What to do → No pictures belong in the result; set down exactly the lines from the one containing "BUTTON1 pin SIG: none -> TX" through the final line of the listing, and nothing more.

Recorded information →
------------

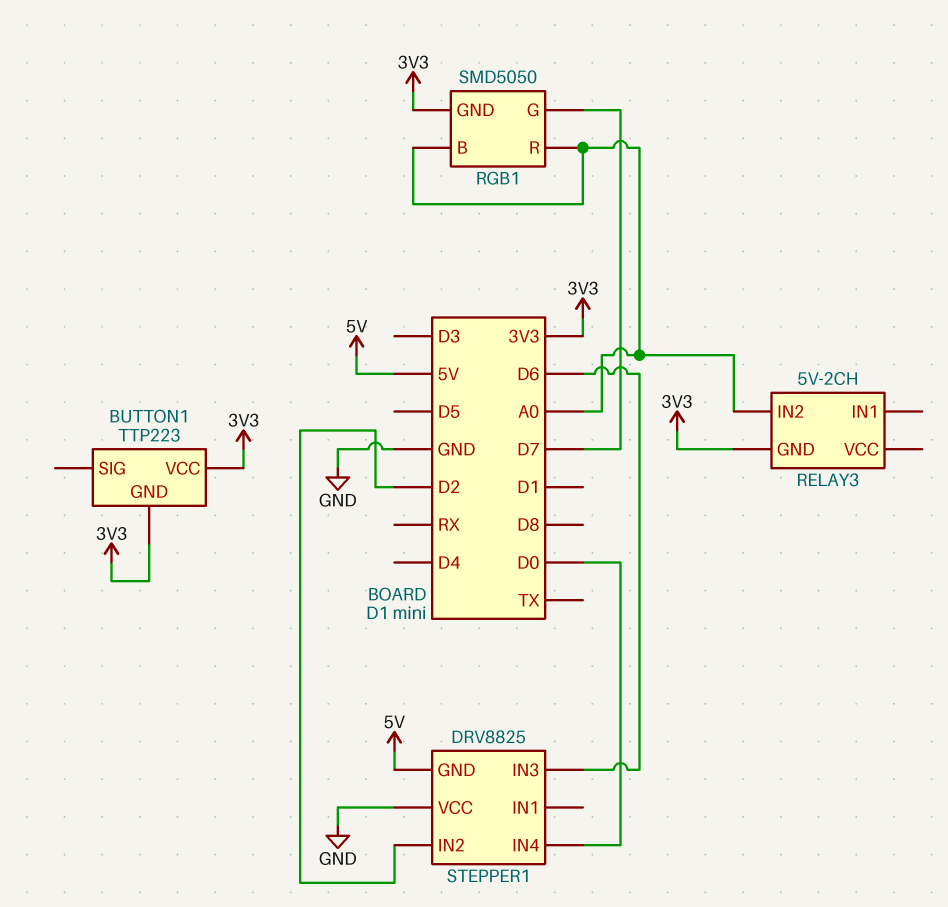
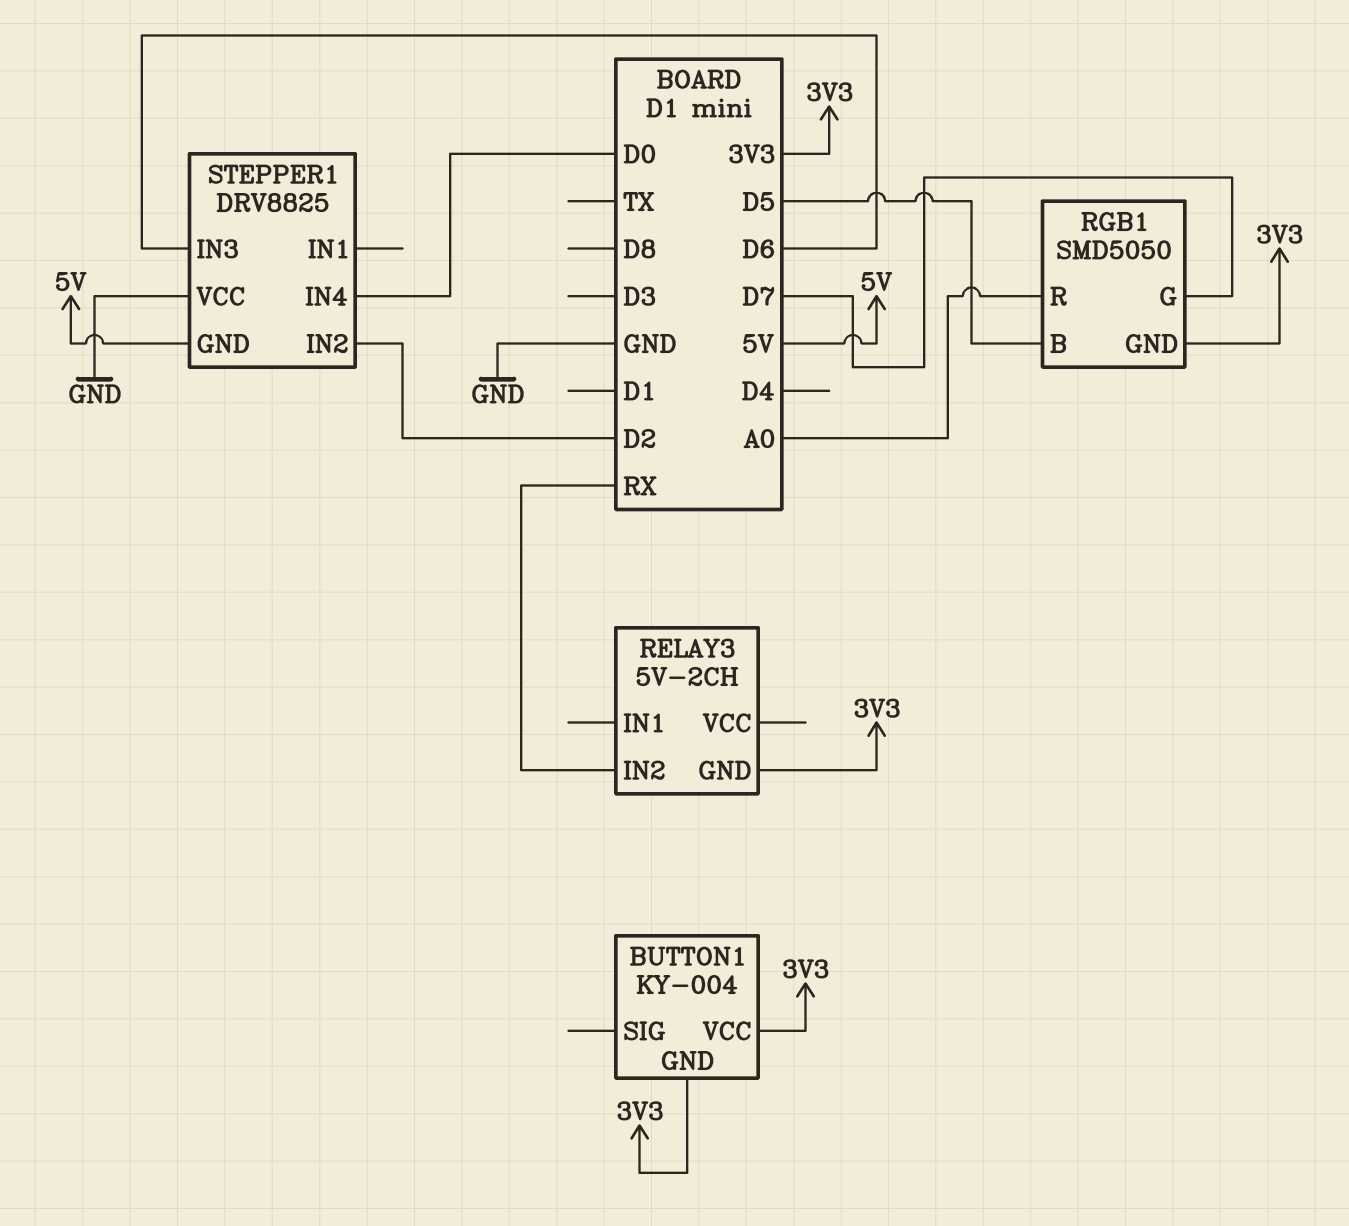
BUTTON1: TTP223 -> KY-004
RELAY3 pin IN2: A0 -> RX
RGB1 pin B: A0 -> D5

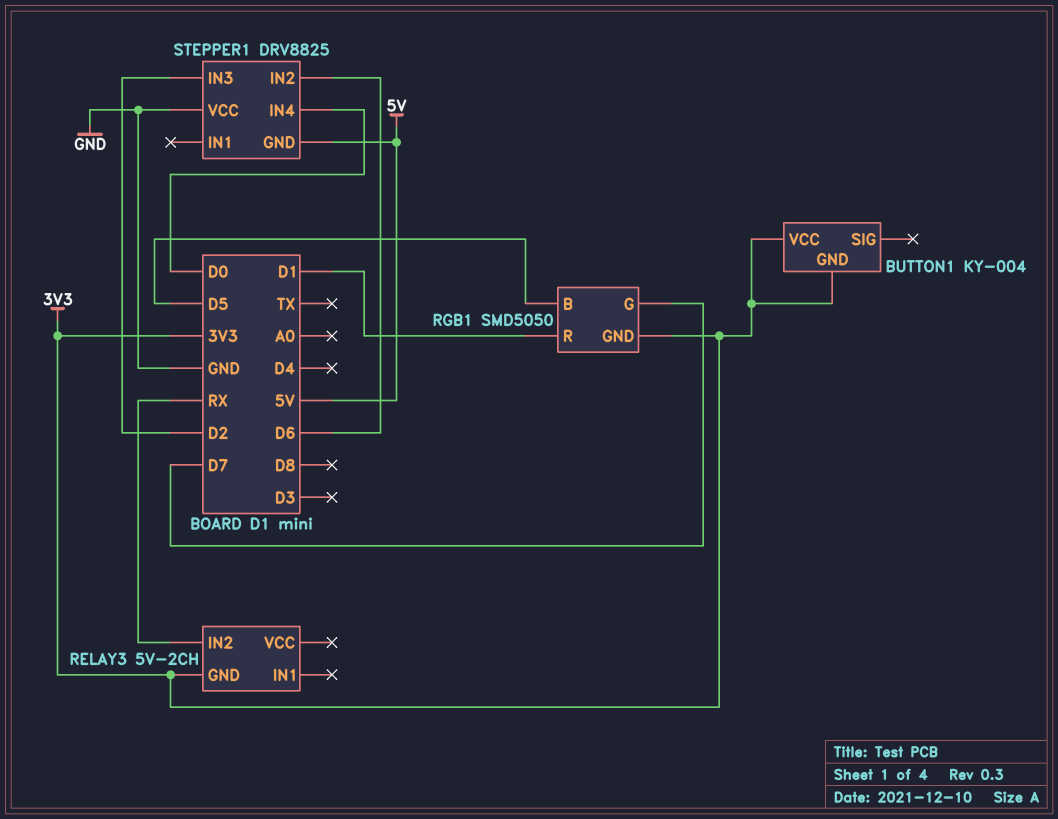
RGB1 pin R: A0 -> D1
STEPPER1 pin IN2: D2 -> D6
STEPPER1 pin IN3: D6 -> D2

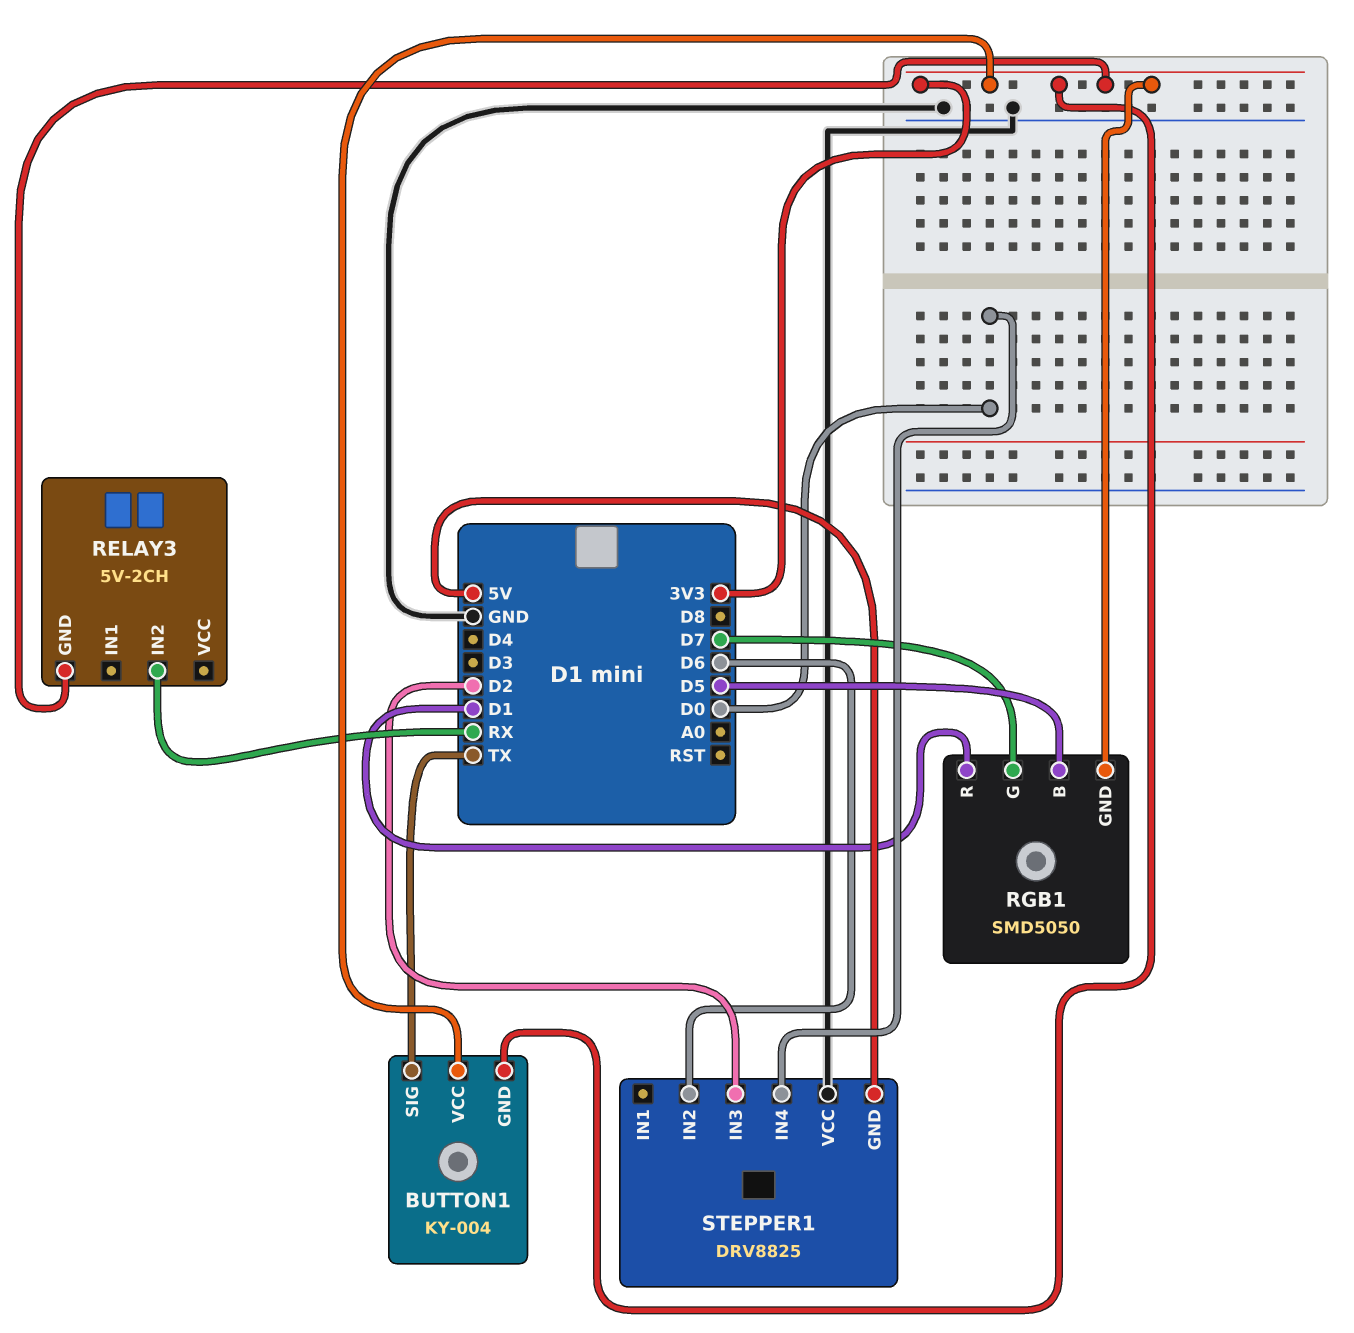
BUTTON1 pin SIG: none -> TX

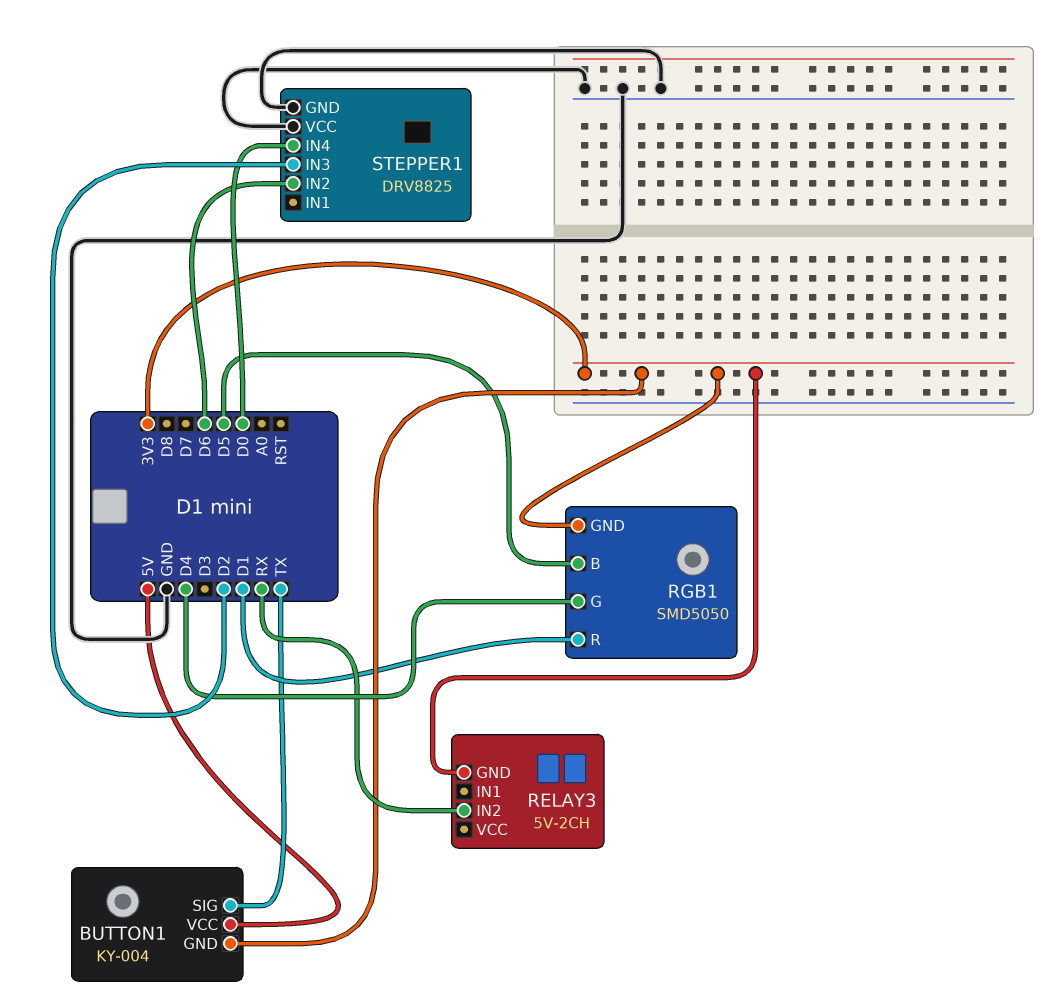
BUTTON1 pin VCC: 3V3 -> 5V
RGB1 pin G: D7 -> D4
STEPPER1 pin GND: 5V -> GND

------------

Answer to this task →
BUTTON1 pin SIG: none -> TX

BUTTON1 pin VCC: 3V3 -> 5V
RGB1 pin G: D7 -> D4
STEPPER1 pin GND: 5V -> GND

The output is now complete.